• YOUR OBJECTIVE: The entries below contain a stretch that opens with the line containing "CN104 pin 1: COM -> T16" and closes with the line containing "D101: zener 4.7V"; set down that stretch exactly, both ends included, and nothing else.

BEGIN THE RECORDS

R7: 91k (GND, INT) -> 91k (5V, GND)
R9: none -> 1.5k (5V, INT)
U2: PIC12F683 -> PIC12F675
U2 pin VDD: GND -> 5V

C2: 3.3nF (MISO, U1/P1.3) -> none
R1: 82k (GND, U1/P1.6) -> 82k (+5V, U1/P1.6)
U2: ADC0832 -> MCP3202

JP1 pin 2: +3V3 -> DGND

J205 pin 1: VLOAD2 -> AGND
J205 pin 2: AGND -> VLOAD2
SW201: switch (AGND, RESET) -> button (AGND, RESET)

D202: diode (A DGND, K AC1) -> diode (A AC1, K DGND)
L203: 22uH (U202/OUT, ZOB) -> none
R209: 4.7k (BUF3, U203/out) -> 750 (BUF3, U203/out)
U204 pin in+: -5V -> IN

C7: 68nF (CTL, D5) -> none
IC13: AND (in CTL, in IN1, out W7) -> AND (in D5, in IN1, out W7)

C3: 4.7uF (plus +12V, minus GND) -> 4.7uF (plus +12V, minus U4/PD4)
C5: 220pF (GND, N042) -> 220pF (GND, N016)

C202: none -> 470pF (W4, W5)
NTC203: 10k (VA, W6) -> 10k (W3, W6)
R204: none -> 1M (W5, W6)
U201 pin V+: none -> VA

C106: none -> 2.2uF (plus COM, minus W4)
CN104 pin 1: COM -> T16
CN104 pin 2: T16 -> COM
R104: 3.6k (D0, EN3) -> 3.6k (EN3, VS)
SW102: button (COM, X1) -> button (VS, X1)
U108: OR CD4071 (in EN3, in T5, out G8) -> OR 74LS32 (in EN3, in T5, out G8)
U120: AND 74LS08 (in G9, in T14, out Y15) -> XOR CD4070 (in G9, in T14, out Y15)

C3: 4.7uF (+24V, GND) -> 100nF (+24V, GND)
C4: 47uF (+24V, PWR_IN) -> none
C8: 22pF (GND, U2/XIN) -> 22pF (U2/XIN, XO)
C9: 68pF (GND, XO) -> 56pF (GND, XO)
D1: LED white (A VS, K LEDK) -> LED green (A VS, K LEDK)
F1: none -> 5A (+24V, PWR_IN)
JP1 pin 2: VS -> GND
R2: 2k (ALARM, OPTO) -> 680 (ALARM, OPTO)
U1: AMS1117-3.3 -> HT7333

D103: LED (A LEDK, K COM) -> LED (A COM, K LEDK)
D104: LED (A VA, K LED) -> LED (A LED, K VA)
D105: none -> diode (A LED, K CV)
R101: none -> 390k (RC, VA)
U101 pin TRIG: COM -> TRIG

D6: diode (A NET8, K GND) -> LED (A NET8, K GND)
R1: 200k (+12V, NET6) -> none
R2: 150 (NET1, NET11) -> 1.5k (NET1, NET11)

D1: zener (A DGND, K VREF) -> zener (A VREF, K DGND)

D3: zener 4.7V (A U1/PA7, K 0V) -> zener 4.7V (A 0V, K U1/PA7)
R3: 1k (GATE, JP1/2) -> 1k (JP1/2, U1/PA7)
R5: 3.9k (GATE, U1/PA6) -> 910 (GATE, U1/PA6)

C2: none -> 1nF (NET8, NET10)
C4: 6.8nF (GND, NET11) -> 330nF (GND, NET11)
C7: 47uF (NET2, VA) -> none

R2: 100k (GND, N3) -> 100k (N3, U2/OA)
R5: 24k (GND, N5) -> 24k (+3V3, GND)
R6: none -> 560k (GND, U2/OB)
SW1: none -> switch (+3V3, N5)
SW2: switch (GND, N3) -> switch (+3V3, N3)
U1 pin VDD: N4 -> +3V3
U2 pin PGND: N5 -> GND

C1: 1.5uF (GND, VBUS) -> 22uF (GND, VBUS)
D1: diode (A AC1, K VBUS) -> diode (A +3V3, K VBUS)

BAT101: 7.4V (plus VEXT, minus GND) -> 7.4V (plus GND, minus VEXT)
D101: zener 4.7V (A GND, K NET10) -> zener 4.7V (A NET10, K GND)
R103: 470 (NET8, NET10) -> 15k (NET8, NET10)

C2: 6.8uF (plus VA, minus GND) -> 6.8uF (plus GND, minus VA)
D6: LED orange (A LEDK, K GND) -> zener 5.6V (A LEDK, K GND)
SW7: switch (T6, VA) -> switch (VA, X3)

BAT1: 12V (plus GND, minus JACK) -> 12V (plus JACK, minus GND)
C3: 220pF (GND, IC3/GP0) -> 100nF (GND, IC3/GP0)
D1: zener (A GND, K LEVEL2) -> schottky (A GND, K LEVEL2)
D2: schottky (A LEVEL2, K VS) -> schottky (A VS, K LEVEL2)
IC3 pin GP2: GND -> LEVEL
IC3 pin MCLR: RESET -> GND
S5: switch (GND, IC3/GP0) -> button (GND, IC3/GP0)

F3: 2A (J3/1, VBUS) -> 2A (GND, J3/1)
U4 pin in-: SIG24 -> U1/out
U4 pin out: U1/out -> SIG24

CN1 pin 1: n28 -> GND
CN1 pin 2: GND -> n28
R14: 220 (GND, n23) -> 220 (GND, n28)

END THE RECORDS

• OUTPUT FOR THIS EXERCISE:
CN104 pin 1: COM -> T16
CN104 pin 2: T16 -> COM
R104: 3.6k (D0, EN3) -> 3.6k (EN3, VS)
SW102: button (COM, X1) -> button (VS, X1)
U108: OR CD4071 (in EN3, in T5, out G8) -> OR 74LS32 (in EN3, in T5, out G8)
U120: AND 74LS08 (in G9, in T14, out Y15) -> XOR CD4070 (in G9, in T14, out Y15)

C3: 4.7uF (+24V, GND) -> 100nF (+24V, GND)
C4: 47uF (+24V, PWR_IN) -> none
C8: 22pF (GND, U2/XIN) -> 22pF (U2/XIN, XO)
C9: 68pF (GND, XO) -> 56pF (GND, XO)
D1: LED white (A VS, K LEDK) -> LED green (A VS, K LEDK)
F1: none -> 5A (+24V, PWR_IN)
JP1 pin 2: VS -> GND
R2: 2k (ALARM, OPTO) -> 680 (ALARM, OPTO)
U1: AMS1117-3.3 -> HT7333

D103: LED (A LEDK, K COM) -> LED (A COM, K LEDK)
D104: LED (A VA, K LED) -> LED (A LED, K VA)
D105: none -> diode (A LED, K CV)
R101: none -> 390k (RC, VA)
U101 pin TRIG: COM -> TRIG

D6: diode (A NET8, K GND) -> LED (A NET8, K GND)
R1: 200k (+12V, NET6) -> none
R2: 150 (NET1, NET11) -> 1.5k (NET1, NET11)

D1: zener (A DGND, K VREF) -> zener (A VREF, K DGND)

D3: zener 4.7V (A U1/PA7, K 0V) -> zener 4.7V (A 0V, K U1/PA7)
R3: 1k (GATE, JP1/2) -> 1k (JP1/2, U1/PA7)
R5: 3.9k (GATE, U1/PA6) -> 910 (GATE, U1/PA6)

C2: none -> 1nF (NET8, NET10)
C4: 6.8nF (GND, NET11) -> 330nF (GND, NET11)
C7: 47uF (NET2, VA) -> none

R2: 100k (GND, N3) -> 100k (N3, U2/OA)
R5: 24k (GND, N5) -> 24k (+3V3, GND)
R6: none -> 560k (GND, U2/OB)
SW1: none -> switch (+3V3, N5)
SW2: switch (GND, N3) -> switch (+3V3, N3)
U1 pin VDD: N4 -> +3V3
U2 pin PGND: N5 -> GND

C1: 1.5uF (GND, VBUS) -> 22uF (GND, VBUS)
D1: diode (A AC1, K VBUS) -> diode (A +3V3, K VBUS)

BAT101: 7.4V (plus VEXT, minus GND) -> 7.4V (plus GND, minus VEXT)
D101: zener 4.7V (A GND, K NET10) -> zener 4.7V (A NET10, K GND)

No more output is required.